- _Data supplied_
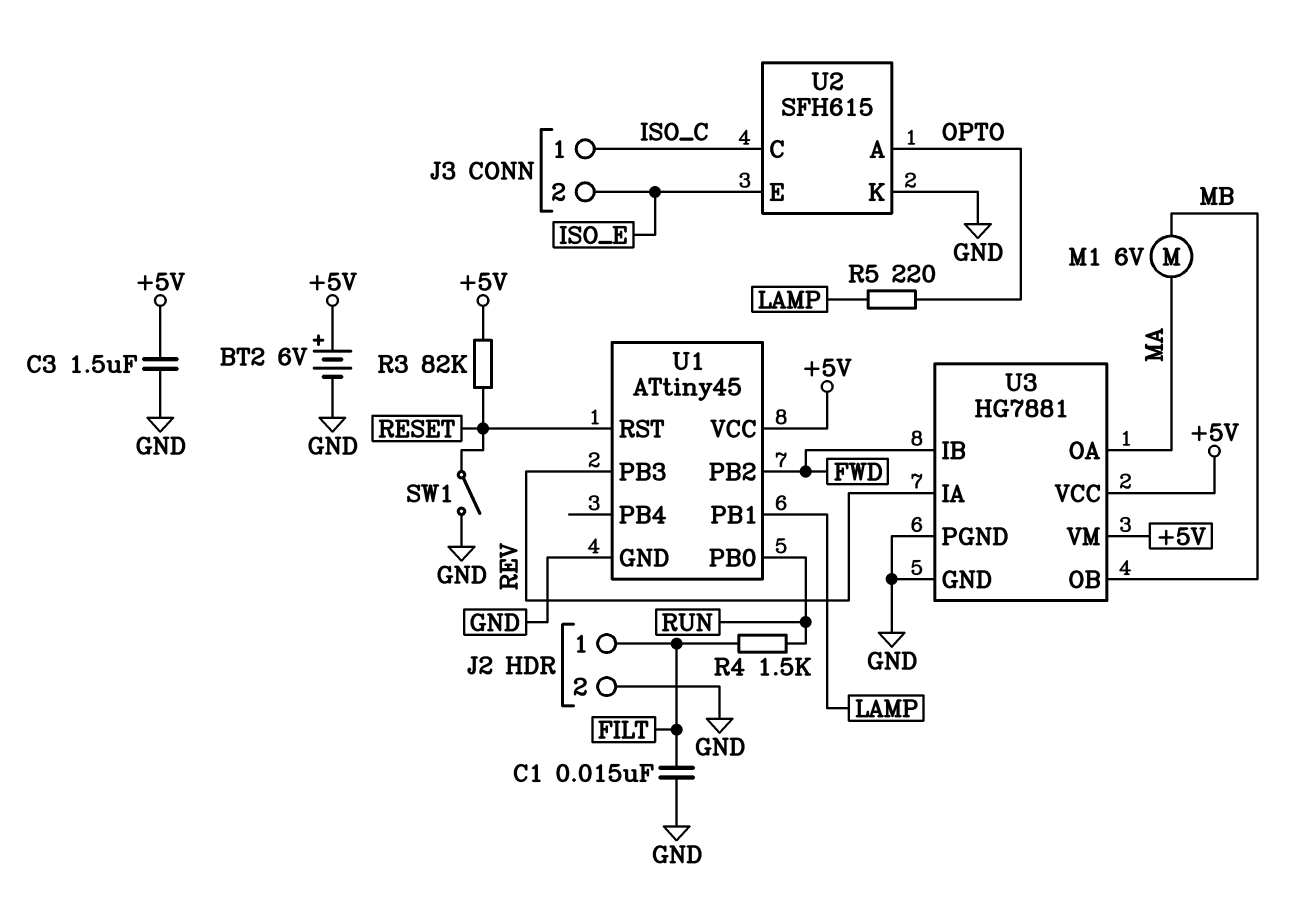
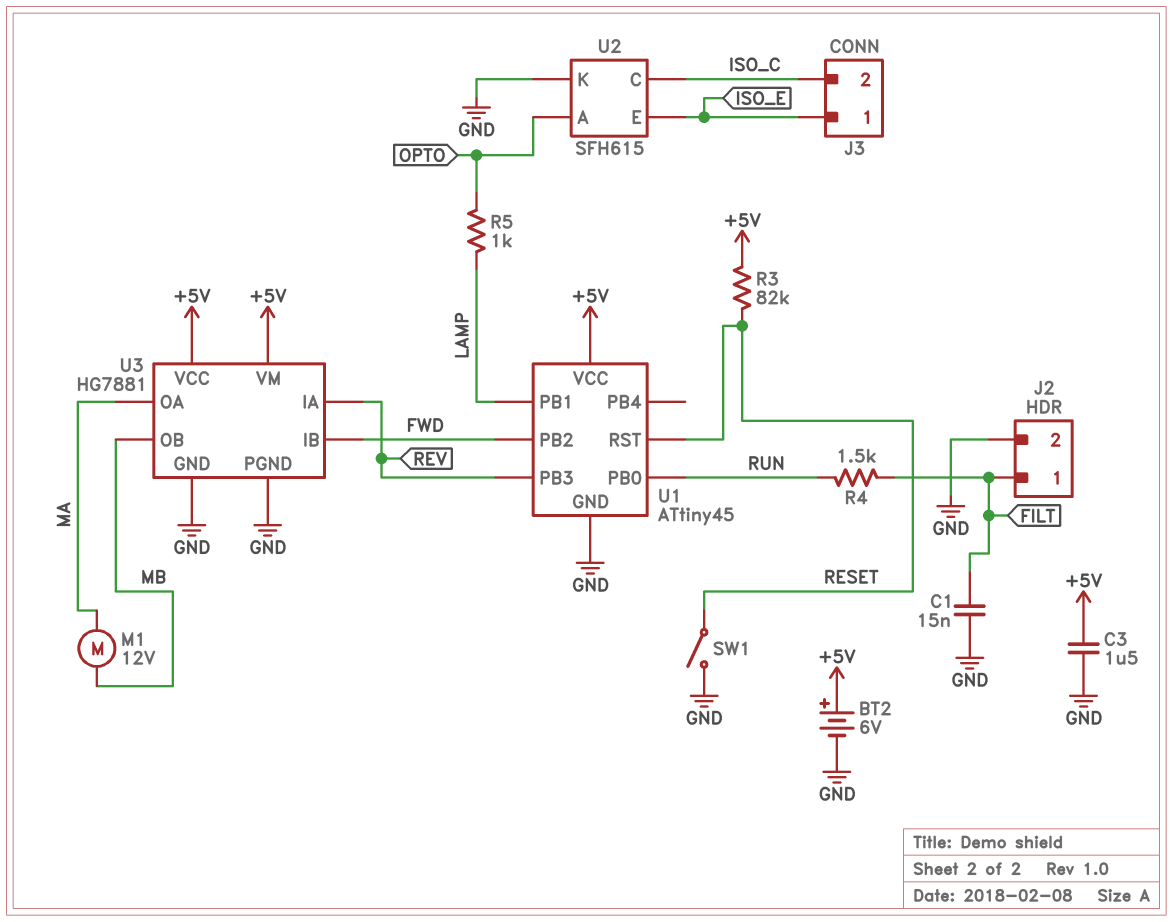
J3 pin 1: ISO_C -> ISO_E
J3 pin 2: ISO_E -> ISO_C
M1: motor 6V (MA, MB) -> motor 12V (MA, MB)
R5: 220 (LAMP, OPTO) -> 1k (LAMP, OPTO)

==

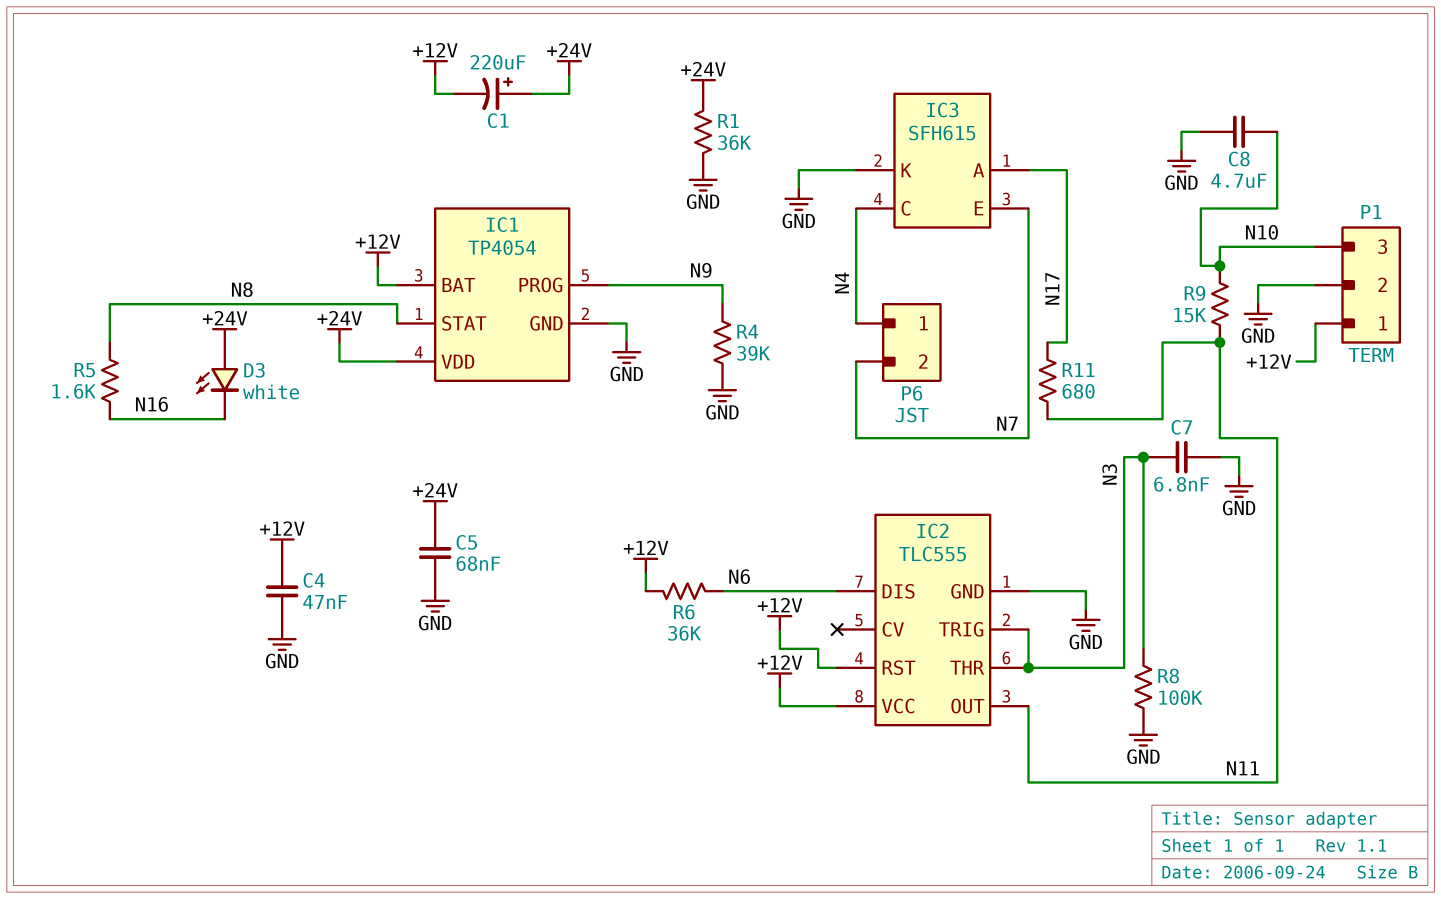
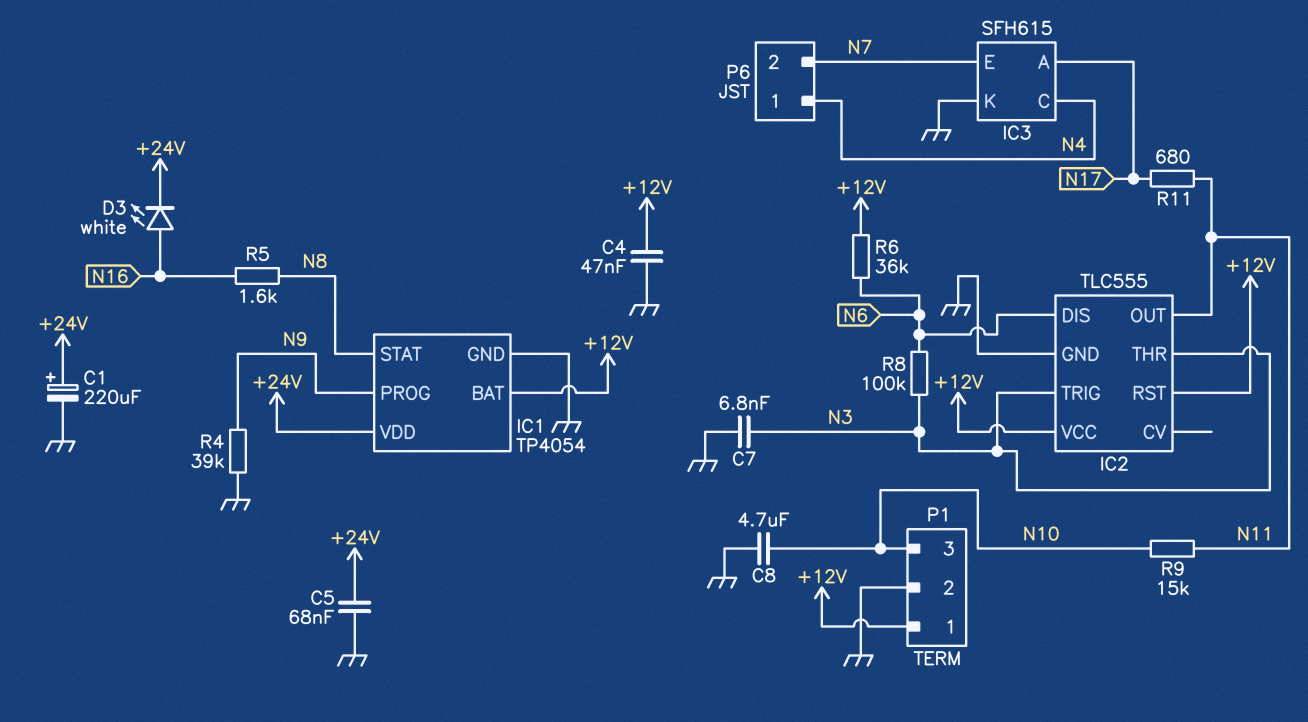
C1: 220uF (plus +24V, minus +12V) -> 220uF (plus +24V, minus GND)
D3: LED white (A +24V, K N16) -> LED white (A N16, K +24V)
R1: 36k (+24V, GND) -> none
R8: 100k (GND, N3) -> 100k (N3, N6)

- _Problem details_
Look back at the entries above. Retype the line with "J3 pin 1: ISO_C -> ISO_E", the line with "R5: 220 (LAMP, OPTO) -> 1k (LAMP, OPTO)", and all lines in between.

- _Task output_
J3 pin 1: ISO_C -> ISO_E
J3 pin 2: ISO_E -> ISO_C
M1: motor 6V (MA, MB) -> motor 12V (MA, MB)
R5: 220 (LAMP, OPTO) -> 1k (LAMP, OPTO)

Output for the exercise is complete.